▶ _Your assignment_
Which lines in the data below contain the word "diode"? Copy each of them.

▶ _The input_
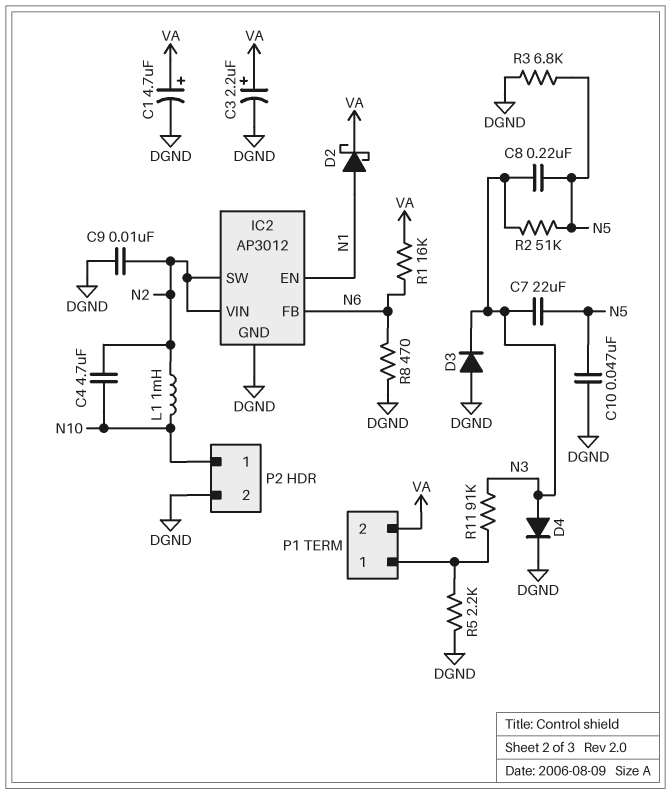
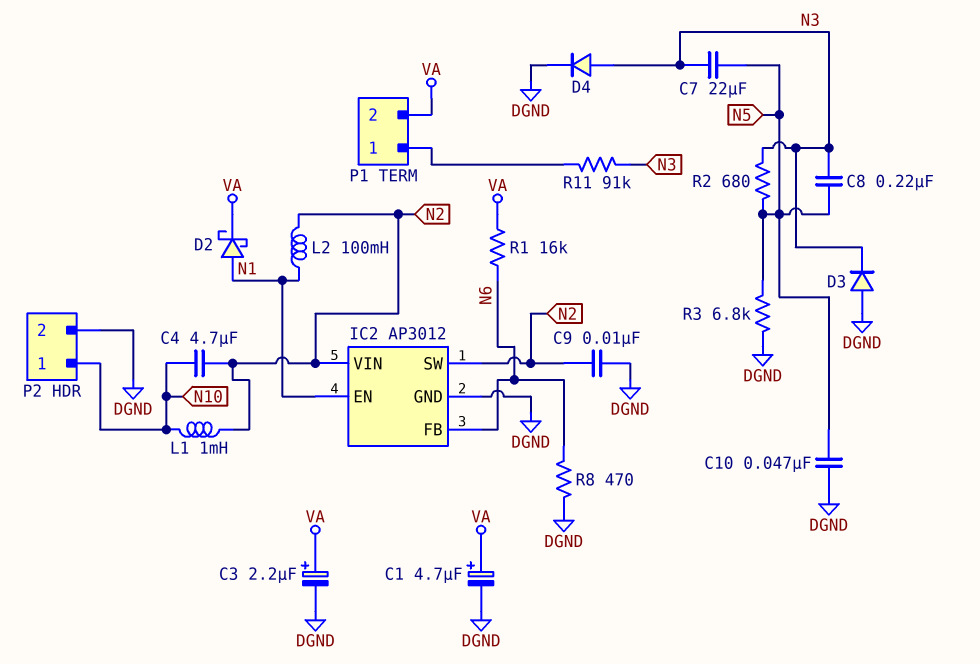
L2: none -> 100mH (N1, N2)
R2: 51k (N3, N5) -> 680 (N3, N5)
R5: 2.2k (DGND, P1/1) -> none

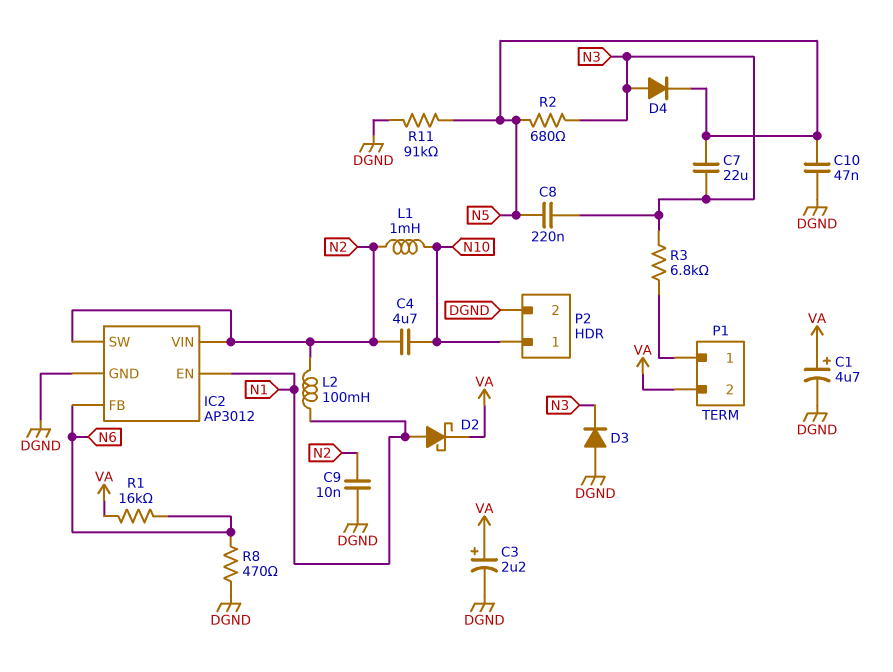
D4: diode (A N3, K DGND) -> diode (A N3, K N5)
R3: 6.8k (DGND, N5) -> 6.8k (N3, P1/1)
R11: 91k (N3, P1/1) -> 91k (DGND, N5)

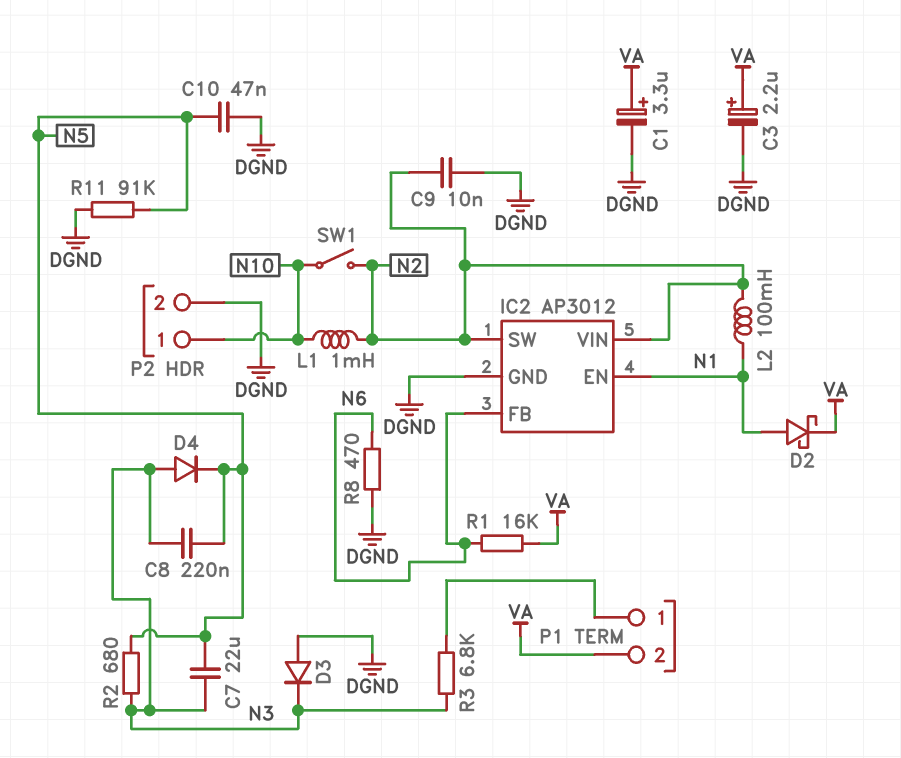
C1: 4.7uF (plus VA, minus DGND) -> 3.3uF (plus VA, minus DGND)
C4: 4.7uF (N2, N10) -> none
SW1: none -> switch (N2, N10)

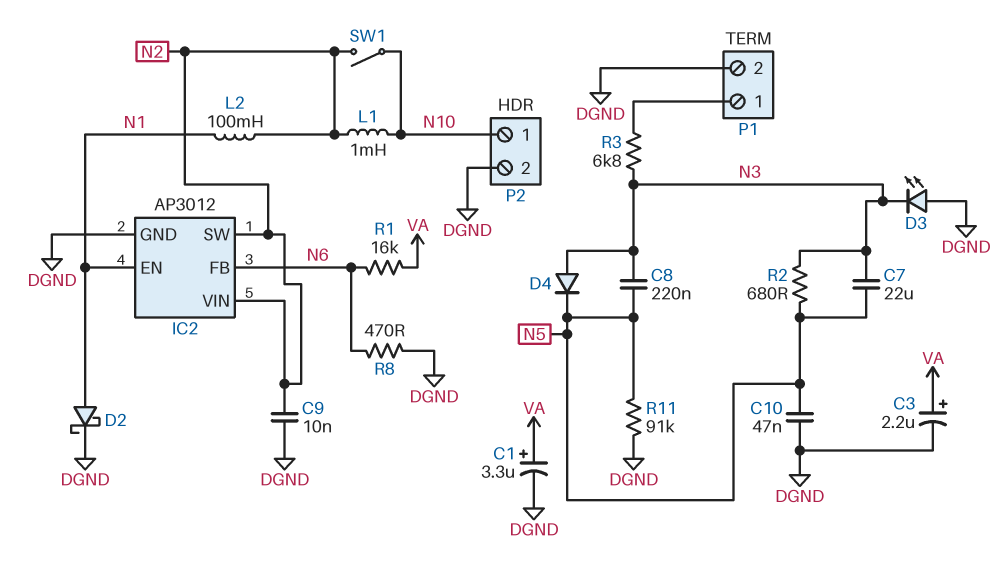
D2: schottky (A N1, K VA) -> schottky (A N1, K DGND)
D3: diode (A DGND, K N3) -> LED (A DGND, K N3)
P1 pin 2: VA -> DGND

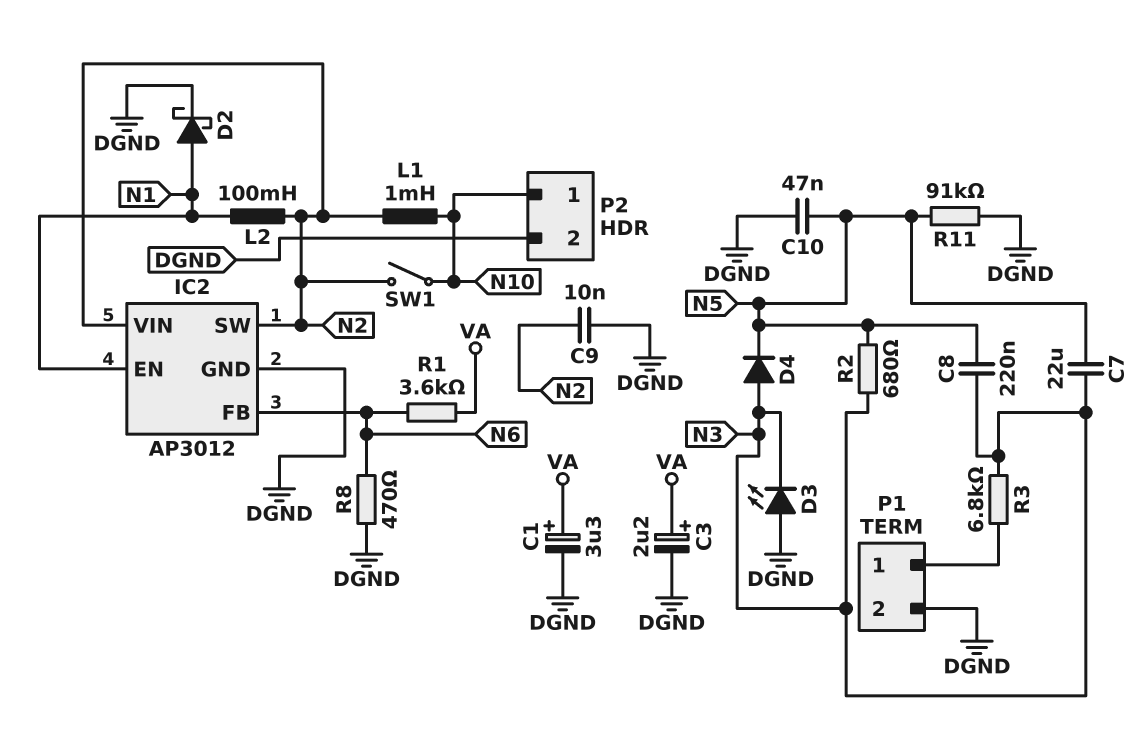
R1: 16k (N6, VA) -> 3.6k (N6, VA)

▶ _Exercise answer_
D4: diode (A N3, K DGND) -> diode (A N3, K N5)
D3: diode (A DGND, K N3) -> LED (A DGND, K N3)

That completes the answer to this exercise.